ACTION ITEM: The listing below is to be copied in full, line by line.

SUPPLIED INFORMATION:
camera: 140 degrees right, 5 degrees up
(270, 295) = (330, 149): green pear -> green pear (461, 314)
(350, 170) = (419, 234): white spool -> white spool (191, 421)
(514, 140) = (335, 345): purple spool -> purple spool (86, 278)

SOLUTION TO THIS TASK:
camera: 140 degrees right, 5 degrees up
(270, 295) = (330, 149): green pear -> green pear (461, 314)
(350, 170) = (419, 234): white spool -> white spool (191, 421)
(514, 140) = (335, 345): purple spool -> purple spool (86, 278)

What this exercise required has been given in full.